* Aim of the exercise:
Nothing in the data may be changed; retype all of it.
+++
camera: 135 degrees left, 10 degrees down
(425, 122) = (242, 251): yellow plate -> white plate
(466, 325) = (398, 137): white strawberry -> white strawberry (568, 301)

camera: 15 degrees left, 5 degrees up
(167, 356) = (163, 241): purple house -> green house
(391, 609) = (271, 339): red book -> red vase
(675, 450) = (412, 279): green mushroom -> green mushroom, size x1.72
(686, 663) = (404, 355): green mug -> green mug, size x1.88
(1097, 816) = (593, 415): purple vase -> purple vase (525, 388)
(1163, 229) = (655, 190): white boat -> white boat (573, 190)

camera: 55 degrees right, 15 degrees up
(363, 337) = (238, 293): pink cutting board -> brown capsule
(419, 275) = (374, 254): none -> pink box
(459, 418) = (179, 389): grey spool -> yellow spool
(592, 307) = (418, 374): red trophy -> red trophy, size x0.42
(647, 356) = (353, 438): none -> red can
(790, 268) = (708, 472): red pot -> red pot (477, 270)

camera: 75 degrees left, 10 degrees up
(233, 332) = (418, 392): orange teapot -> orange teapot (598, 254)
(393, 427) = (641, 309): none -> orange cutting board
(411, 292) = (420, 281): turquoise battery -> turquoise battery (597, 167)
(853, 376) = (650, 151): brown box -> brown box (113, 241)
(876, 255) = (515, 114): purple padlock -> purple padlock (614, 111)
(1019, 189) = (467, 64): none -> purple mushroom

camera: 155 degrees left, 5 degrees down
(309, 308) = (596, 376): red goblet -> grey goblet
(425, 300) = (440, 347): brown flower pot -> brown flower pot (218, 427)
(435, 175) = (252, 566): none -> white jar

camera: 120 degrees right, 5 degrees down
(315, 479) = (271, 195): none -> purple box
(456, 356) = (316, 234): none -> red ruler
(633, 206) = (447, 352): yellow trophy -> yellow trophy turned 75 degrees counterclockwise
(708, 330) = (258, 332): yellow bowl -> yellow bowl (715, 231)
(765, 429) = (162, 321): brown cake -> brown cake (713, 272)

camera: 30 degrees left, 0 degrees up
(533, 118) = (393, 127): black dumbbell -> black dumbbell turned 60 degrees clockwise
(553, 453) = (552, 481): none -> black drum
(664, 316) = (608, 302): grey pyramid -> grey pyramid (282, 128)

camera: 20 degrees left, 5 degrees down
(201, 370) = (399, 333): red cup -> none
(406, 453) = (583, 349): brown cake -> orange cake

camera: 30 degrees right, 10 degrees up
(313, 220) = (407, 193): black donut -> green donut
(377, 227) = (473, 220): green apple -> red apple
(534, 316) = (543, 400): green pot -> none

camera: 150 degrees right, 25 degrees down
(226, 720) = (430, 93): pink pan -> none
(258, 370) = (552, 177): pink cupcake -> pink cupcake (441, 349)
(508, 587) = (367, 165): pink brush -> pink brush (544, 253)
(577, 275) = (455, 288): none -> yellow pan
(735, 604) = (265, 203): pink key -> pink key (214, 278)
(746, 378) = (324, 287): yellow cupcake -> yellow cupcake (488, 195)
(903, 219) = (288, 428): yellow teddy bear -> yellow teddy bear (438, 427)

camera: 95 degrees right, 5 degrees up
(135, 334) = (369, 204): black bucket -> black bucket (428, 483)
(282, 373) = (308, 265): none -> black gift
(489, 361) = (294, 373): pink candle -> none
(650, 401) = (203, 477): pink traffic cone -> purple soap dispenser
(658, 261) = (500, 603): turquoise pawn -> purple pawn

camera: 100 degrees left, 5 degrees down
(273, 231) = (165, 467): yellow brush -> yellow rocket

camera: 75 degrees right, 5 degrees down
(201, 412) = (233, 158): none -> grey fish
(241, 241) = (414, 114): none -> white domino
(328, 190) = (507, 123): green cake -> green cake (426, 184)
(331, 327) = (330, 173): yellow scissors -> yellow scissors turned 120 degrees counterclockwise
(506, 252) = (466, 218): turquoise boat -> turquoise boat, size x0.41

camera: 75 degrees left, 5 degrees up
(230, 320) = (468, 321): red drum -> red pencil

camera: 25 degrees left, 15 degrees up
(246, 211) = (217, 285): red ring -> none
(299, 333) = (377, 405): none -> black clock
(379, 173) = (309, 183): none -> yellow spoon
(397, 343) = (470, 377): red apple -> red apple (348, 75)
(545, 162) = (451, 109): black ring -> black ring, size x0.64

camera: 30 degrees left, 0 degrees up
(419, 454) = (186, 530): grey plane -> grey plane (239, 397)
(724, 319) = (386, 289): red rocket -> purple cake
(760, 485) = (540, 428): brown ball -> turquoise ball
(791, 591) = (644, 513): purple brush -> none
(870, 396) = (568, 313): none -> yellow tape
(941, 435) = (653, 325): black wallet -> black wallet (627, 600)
+++
* Solution for this problem:
camera: 135 degrees left, 10 degrees down
(425, 122) = (242, 251): yellow plate -> white plate
(466, 325) = (398, 137): white strawberry -> white strawberry (568, 301)

camera: 15 degrees left, 5 degrees up
(167, 356) = (163, 241): purple house -> green house
(391, 609) = (271, 339): red book -> red vase
(675, 450) = (412, 279): green mushroom -> green mushroom, size x1.72
(686, 663) = (404, 355): green mug -> green mug, size x1.88
(1097, 816) = (593, 415): purple vase -> purple vase (525, 388)
(1163, 229) = (655, 190): white boat -> white boat (573, 190)

camera: 55 degrees right, 15 degrees up
(363, 337) = (238, 293): pink cutting board -> brown capsule
(419, 275) = (374, 254): none -> pink box
(459, 418) = (179, 389): grey spool -> yellow spool
(592, 307) = (418, 374): red trophy -> red trophy, size x0.42
(647, 356) = (353, 438): none -> red can
(790, 268) = (708, 472): red pot -> red pot (477, 270)

camera: 75 degrees left, 10 degrees up
(233, 332) = (418, 392): orange teapot -> orange teapot (598, 254)
(393, 427) = (641, 309): none -> orange cutting board
(411, 292) = (420, 281): turquoise battery -> turquoise battery (597, 167)
(853, 376) = (650, 151): brown box -> brown box (113, 241)
(876, 255) = (515, 114): purple padlock -> purple padlock (614, 111)
(1019, 189) = (467, 64): none -> purple mushroom

camera: 155 degrees left, 5 degrees down
(309, 308) = (596, 376): red goblet -> grey goblet
(425, 300) = (440, 347): brown flower pot -> brown flower pot (218, 427)
(435, 175) = (252, 566): none -> white jar

camera: 120 degrees right, 5 degrees down
(315, 479) = (271, 195): none -> purple box
(456, 356) = (316, 234): none -> red ruler
(633, 206) = (447, 352): yellow trophy -> yellow trophy turned 75 degrees counterclockwise
(708, 330) = (258, 332): yellow bowl -> yellow bowl (715, 231)
(765, 429) = (162, 321): brown cake -> brown cake (713, 272)

camera: 30 degrees left, 0 degrees up
(533, 118) = (393, 127): black dumbbell -> black dumbbell turned 60 degrees clockwise
(553, 453) = (552, 481): none -> black drum
(664, 316) = (608, 302): grey pyramid -> grey pyramid (282, 128)

camera: 20 degrees left, 5 degrees down
(201, 370) = (399, 333): red cup -> none
(406, 453) = (583, 349): brown cake -> orange cake

camera: 30 degrees right, 10 degrees up
(313, 220) = (407, 193): black donut -> green donut
(377, 227) = (473, 220): green apple -> red apple
(534, 316) = (543, 400): green pot -> none

camera: 150 degrees right, 25 degrees down
(226, 720) = (430, 93): pink pan -> none
(258, 370) = (552, 177): pink cupcake -> pink cupcake (441, 349)
(508, 587) = (367, 165): pink brush -> pink brush (544, 253)
(577, 275) = (455, 288): none -> yellow pan
(735, 604) = (265, 203): pink key -> pink key (214, 278)
(746, 378) = (324, 287): yellow cupcake -> yellow cupcake (488, 195)
(903, 219) = (288, 428): yellow teddy bear -> yellow teddy bear (438, 427)

camera: 95 degrees right, 5 degrees up
(135, 334) = (369, 204): black bucket -> black bucket (428, 483)
(282, 373) = (308, 265): none -> black gift
(489, 361) = (294, 373): pink candle -> none
(650, 401) = (203, 477): pink traffic cone -> purple soap dispenser
(658, 261) = (500, 603): turquoise pawn -> purple pawn

camera: 100 degrees left, 5 degrees down
(273, 231) = (165, 467): yellow brush -> yellow rocket

camera: 75 degrees right, 5 degrees down
(201, 412) = (233, 158): none -> grey fish
(241, 241) = (414, 114): none -> white domino
(328, 190) = (507, 123): green cake -> green cake (426, 184)
(331, 327) = (330, 173): yellow scissors -> yellow scissors turned 120 degrees counterclockwise
(506, 252) = (466, 218): turquoise boat -> turquoise boat, size x0.41

camera: 75 degrees left, 5 degrees up
(230, 320) = (468, 321): red drum -> red pencil

camera: 25 degrees left, 15 degrees up
(246, 211) = (217, 285): red ring -> none
(299, 333) = (377, 405): none -> black clock
(379, 173) = (309, 183): none -> yellow spoon
(397, 343) = (470, 377): red apple -> red apple (348, 75)
(545, 162) = (451, 109): black ring -> black ring, size x0.64

camera: 30 degrees left, 0 degrees up
(419, 454) = (186, 530): grey plane -> grey plane (239, 397)
(724, 319) = (386, 289): red rocket -> purple cake
(760, 485) = (540, 428): brown ball -> turquoise ball
(791, 591) = (644, 513): purple brush -> none
(870, 396) = (568, 313): none -> yellow tape
(941, 435) = (653, 325): black wallet -> black wallet (627, 600)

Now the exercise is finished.